What is needed — Reproduce every line of the data below character for character, omitting the pictures.

○ ○ ○

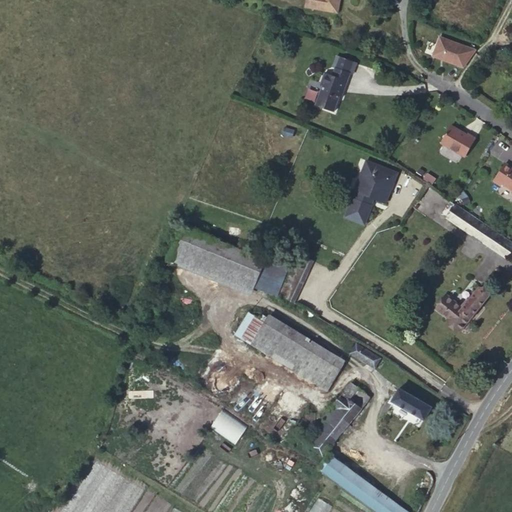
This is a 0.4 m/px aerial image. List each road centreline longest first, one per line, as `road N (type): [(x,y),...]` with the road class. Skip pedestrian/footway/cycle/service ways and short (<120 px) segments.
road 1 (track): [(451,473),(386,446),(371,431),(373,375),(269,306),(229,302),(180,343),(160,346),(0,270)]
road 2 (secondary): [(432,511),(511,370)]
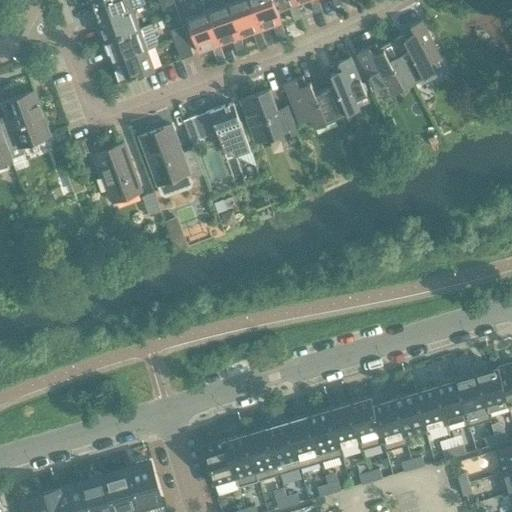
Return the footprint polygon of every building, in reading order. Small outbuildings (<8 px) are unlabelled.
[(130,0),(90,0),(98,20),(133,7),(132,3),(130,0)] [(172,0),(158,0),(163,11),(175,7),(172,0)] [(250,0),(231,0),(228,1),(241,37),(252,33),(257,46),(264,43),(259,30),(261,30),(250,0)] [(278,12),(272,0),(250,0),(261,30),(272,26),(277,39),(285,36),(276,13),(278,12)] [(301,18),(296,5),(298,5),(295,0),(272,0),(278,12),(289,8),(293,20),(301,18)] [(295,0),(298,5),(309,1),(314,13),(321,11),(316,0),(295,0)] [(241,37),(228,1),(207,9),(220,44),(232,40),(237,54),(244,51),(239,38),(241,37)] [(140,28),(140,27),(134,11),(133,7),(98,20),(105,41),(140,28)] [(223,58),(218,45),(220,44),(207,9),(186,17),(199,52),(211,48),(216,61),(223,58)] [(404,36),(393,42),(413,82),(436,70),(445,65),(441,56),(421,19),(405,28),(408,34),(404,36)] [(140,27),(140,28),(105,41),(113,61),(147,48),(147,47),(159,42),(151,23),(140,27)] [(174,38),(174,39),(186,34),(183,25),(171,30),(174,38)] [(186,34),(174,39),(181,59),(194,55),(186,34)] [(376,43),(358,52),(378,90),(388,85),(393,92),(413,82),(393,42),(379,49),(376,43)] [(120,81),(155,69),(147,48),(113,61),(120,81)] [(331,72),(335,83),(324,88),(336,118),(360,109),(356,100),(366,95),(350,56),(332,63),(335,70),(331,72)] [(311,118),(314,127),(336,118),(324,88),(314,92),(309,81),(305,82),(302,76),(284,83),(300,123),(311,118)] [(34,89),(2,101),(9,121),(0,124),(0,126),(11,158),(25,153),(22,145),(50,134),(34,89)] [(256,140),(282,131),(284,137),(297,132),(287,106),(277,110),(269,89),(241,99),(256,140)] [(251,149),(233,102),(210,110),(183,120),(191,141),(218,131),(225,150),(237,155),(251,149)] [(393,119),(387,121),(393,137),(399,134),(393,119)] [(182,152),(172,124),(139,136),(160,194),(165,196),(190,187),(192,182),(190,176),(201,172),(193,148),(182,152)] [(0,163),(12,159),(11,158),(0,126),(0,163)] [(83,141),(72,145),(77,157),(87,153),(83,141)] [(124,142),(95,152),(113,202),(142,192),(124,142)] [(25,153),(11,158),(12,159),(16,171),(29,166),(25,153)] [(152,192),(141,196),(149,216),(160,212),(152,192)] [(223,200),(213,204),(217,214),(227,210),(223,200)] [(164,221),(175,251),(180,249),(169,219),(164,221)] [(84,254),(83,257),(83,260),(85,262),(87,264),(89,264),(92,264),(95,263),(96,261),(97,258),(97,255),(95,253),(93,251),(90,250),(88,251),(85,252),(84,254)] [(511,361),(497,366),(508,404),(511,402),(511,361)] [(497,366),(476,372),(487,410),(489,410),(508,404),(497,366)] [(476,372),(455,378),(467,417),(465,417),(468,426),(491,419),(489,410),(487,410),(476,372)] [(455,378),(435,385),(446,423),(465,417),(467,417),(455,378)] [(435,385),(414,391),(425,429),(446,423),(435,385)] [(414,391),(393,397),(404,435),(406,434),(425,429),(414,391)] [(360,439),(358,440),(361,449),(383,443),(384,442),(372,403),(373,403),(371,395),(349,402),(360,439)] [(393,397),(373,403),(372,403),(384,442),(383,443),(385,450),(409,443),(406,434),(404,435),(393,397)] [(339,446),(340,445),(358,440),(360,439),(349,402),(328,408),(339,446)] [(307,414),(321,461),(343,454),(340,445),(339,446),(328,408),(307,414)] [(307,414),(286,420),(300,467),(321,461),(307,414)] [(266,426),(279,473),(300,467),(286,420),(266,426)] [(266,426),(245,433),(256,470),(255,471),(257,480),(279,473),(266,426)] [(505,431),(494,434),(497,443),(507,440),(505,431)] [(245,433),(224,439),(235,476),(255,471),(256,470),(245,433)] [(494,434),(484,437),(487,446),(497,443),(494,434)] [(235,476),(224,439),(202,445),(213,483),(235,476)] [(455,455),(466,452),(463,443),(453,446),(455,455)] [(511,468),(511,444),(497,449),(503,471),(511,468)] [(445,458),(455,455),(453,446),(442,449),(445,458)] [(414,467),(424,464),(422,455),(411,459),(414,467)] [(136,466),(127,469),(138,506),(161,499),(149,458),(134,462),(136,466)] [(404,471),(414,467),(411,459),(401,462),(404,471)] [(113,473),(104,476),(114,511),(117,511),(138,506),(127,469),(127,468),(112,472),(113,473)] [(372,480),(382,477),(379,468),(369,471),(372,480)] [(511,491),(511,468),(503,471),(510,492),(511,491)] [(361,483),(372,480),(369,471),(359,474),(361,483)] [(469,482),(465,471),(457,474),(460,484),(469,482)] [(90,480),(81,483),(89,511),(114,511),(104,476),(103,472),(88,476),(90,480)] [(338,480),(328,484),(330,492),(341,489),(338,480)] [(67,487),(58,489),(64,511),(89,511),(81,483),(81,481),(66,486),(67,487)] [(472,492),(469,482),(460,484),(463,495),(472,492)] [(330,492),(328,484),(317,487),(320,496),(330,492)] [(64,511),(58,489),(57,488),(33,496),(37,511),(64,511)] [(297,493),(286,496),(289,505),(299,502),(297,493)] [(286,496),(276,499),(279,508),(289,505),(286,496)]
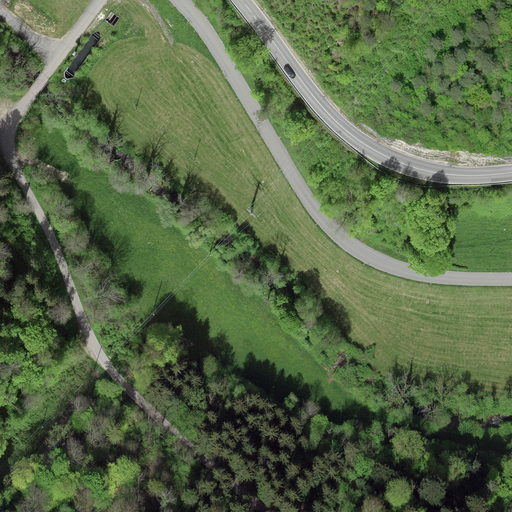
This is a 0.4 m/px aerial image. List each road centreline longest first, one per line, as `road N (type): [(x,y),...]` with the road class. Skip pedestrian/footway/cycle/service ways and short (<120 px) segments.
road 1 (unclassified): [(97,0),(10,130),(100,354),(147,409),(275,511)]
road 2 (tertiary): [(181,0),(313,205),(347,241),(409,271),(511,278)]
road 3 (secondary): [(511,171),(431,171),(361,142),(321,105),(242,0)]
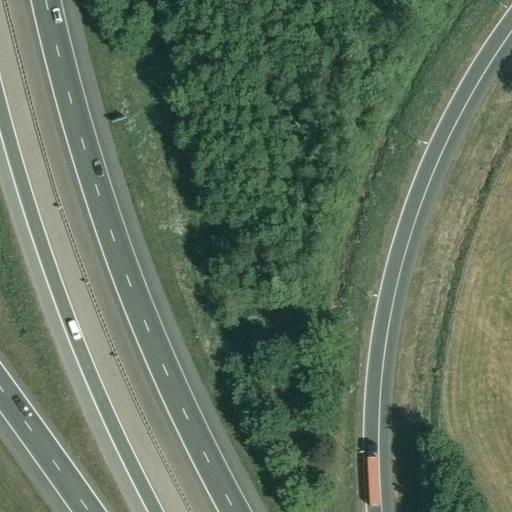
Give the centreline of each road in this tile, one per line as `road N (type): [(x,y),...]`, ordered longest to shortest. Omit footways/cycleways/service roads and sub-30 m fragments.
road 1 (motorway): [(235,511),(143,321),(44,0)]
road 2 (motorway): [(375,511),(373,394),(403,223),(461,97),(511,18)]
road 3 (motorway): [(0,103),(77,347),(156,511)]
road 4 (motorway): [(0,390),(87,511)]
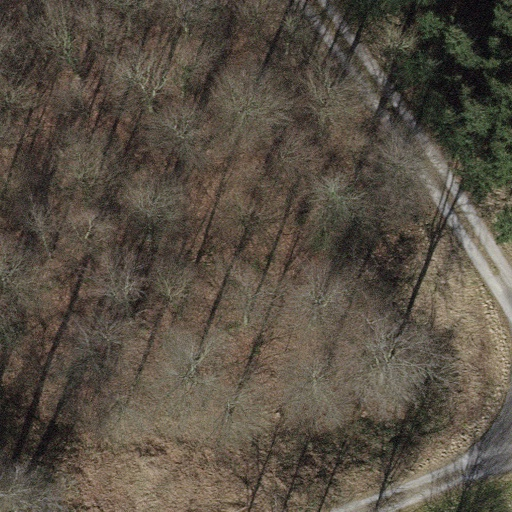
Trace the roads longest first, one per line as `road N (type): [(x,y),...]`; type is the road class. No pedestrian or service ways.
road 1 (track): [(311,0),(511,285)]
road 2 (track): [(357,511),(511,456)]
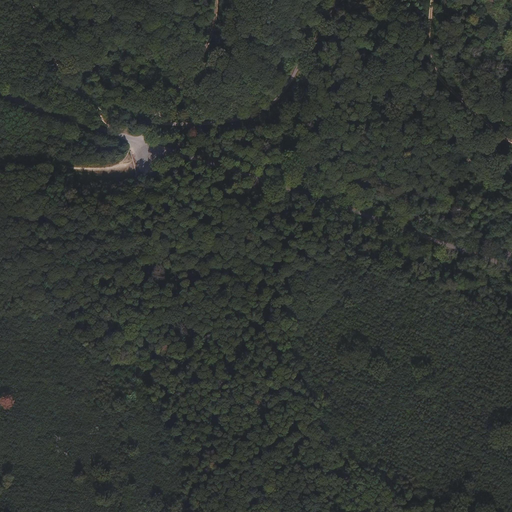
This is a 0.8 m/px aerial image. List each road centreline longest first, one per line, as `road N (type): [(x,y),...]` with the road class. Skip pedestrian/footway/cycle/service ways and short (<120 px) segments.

○ ○ ○

Exercise response —
This is a 0.4 m/px aerial image. List each road centreline longest first, one per line, as `road N (type): [(x,y),...]` with the road class. Skip pedestrian/footway/cycle/service ways and short (<120 px) segments.
road 1 (track): [(451,473),(386,446),(371,431),(373,375),(269,306),(229,302),(180,343),(160,346),(0,270)]
road 2 (secondary): [(432,511),(511,370)]
Return the footprint polygon of every building, in reading order. Small outbuildings (<8 px) are unlabelled.
[(130,0),(90,0),(98,20),(133,7),(132,3),(130,0)] [(172,0),(158,0),(163,11),(175,7),(172,0)] [(250,0),(231,0),(228,1),(241,37),(252,33),(257,46),(264,43),(259,30),(261,30),(250,0)] [(278,12),(272,0),(250,0),(261,30),(272,26),(277,39),(285,36),(276,13),(278,12)] [(301,18),(296,5),(298,5),(295,0),(272,0),(278,12),(289,8),(293,20),(301,18)] [(295,0),(298,5),(309,1),(314,13),(321,11),(316,0),(295,0)] [(241,37),(228,1),(207,9),(220,44),(232,40),(237,54),(244,51),(239,38),(241,37)] [(140,28),(140,27),(134,11),(133,7),(98,20),(105,41),(140,28)] [(223,58),(218,45),(220,44),(207,9),(186,17),(199,52),(211,48),(216,61),(223,58)] [(404,36),(393,42),(413,82),(436,70),(445,65),(441,56),(421,19),(405,28),(408,34),(404,36)] [(140,27),(140,28),(105,41),(113,61),(147,48),(147,47),(159,42),(151,23),(140,27)] [(174,38),(174,39),(186,34),(183,25),(171,30),(174,38)] [(186,34),(174,39),(181,59),(194,55),(186,34)] [(376,43),(358,52),(378,90),(388,85),(393,92),(413,82),(393,42),(379,49),(376,43)] [(120,81),(155,69),(147,48),(113,61),(120,81)] [(331,72),(335,83),(324,88),(336,118),(360,109),(356,100),(366,95),(350,56),(332,63),(335,70),(331,72)] [(311,118),(314,127),(336,118),(324,88),(314,92),(309,81),(305,82),(302,76),(284,83),(300,123),(311,118)] [(34,89),(2,101),(9,121),(0,124),(0,126),(11,158),(25,153),(22,145),(50,134),(34,89)] [(256,140),(282,131),(284,137),(297,132),(287,106),(277,110),(269,89),(241,99),(256,140)] [(251,149),(233,102),(210,110),(183,120),(191,141),(218,131),(225,150),(237,155),(251,149)] [(393,119),(387,121),(393,137),(399,134),(393,119)] [(182,152),(172,124),(139,136),(160,194),(165,196),(190,187),(192,182),(190,176),(201,172),(193,148),(182,152)] [(0,163),(12,159),(11,158),(0,126),(0,163)] [(83,141),(72,145),(77,157),(87,153),(83,141)] [(124,142),(95,152),(113,202),(142,192),(124,142)] [(25,153),(11,158),(12,159),(16,171),(29,166),(25,153)] [(152,192),(141,196),(149,216),(160,212),(152,192)] [(223,200),(213,204),(217,214),(227,210),(223,200)] [(164,221),(175,251),(180,249),(169,219),(164,221)] [(84,254),(83,257),(83,260),(85,262),(87,264),(89,264),(92,264),(95,263),(96,261),(97,258),(97,255),(95,253),(93,251),(90,250),(88,251),(85,252),(84,254)] [(511,361),(497,366),(508,404),(511,402),(511,361)] [(497,366),(476,372),(487,410),(489,410),(508,404),(497,366)] [(476,372),(455,378),(467,417),(465,417),(468,426),(491,419),(489,410),(487,410),(476,372)] [(455,378),(435,385),(446,423),(465,417),(467,417),(455,378)] [(435,385),(414,391),(425,429),(446,423),(435,385)] [(414,391),(393,397),(404,435),(406,434),(425,429),(414,391)] [(360,439),(358,440),(361,449),(383,443),(384,442),(372,403),(373,403),(371,395),(349,402),(360,439)] [(393,397),(373,403),(372,403),(384,442),(383,443),(385,450),(409,443),(406,434),(404,435),(393,397)] [(339,446),(340,445),(358,440),(360,439),(349,402),(328,408),(339,446)] [(307,414),(321,461),(343,454),(340,445),(339,446),(328,408),(307,414)] [(307,414),(286,420),(300,467),(321,461),(307,414)] [(266,426),(279,473),(300,467),(286,420),(266,426)] [(266,426),(245,433),(256,470),(255,471),(257,480),(279,473),(266,426)] [(505,431),(494,434),(497,443),(507,440),(505,431)] [(245,433),(224,439),(235,476),(255,471),(256,470),(245,433)] [(494,434),(484,437),(487,446),(497,443),(494,434)] [(235,476),(224,439),(202,445),(213,483),(235,476)] [(455,455),(466,452),(463,443),(453,446),(455,455)] [(511,468),(511,444),(497,449),(503,471),(511,468)] [(445,458),(455,455),(453,446),(442,449),(445,458)] [(414,467),(424,464),(422,455),(411,459),(414,467)] [(136,466),(127,469),(138,506),(161,499),(149,458),(134,462),(136,466)] [(404,471),(414,467),(411,459),(401,462),(404,471)] [(113,473),(104,476),(114,511),(117,511),(138,506),(127,469),(127,468),(112,472),(113,473)] [(372,480),(382,477),(379,468),(369,471),(372,480)] [(511,491),(511,468),(503,471),(510,492),(511,491)] [(361,483),(372,480),(369,471),(359,474),(361,483)] [(469,482),(465,471),(457,474),(460,484),(469,482)] [(90,480),(81,483),(89,511),(114,511),(104,476),(103,472),(88,476),(90,480)] [(338,480),(328,484),(330,492),(341,489),(338,480)] [(67,487),(58,489),(64,511),(89,511),(81,483),(81,481),(66,486),(67,487)] [(472,492),(469,482),(460,484),(463,495),(472,492)] [(330,492),(328,484),(317,487),(320,496),(330,492)] [(64,511),(58,489),(57,488),(33,496),(37,511),(64,511)] [(297,493),(286,496),(289,505),(299,502),(297,493)] [(286,496),(276,499),(279,508),(289,505),(286,496)]
This is a 0.4 m/px aerial image. List each road centreline longest first, one per line, as `road N (type): [(x,y),...]` with the road class. Skip pedestrian/footway/cycle/service ways and short (<120 px) segments.
road 1 (unclassified): [(97,0),(10,130),(100,354),(147,409),(275,511)]
road 2 (tertiary): [(181,0),(313,205),(347,241),(409,271),(511,278)]
road 3 (secondary): [(511,171),(431,171),(361,142),(321,105),(242,0)]
Give the centreline of each road in this tile, one per line as `road N (type): [(x,y),...]`, ordered longest to shortest. Omit footways/cycleways/service roads and sub-30 m fragments.
road 1 (motorway): [(235,511),(143,321),(44,0)]
road 2 (motorway): [(375,511),(373,394),(403,223),(461,97),(511,18)]
road 3 (motorway): [(0,103),(77,347),(156,511)]
road 4 (motorway): [(0,390),(87,511)]
Trace the roads longest first, one per line as `road N (type): [(x,y),...]`; type is the road class. No pedestrian or service ways.
road 1 (track): [(311,0),(511,285)]
road 2 (track): [(357,511),(511,456)]
This is a 0.8 m/px aerial image. List each road centreline longest first, one per line, as `road N (type): [(x,y),...]` with the road class. Skip pedestrian/footway/cycle/service ways and short (<120 px) segments.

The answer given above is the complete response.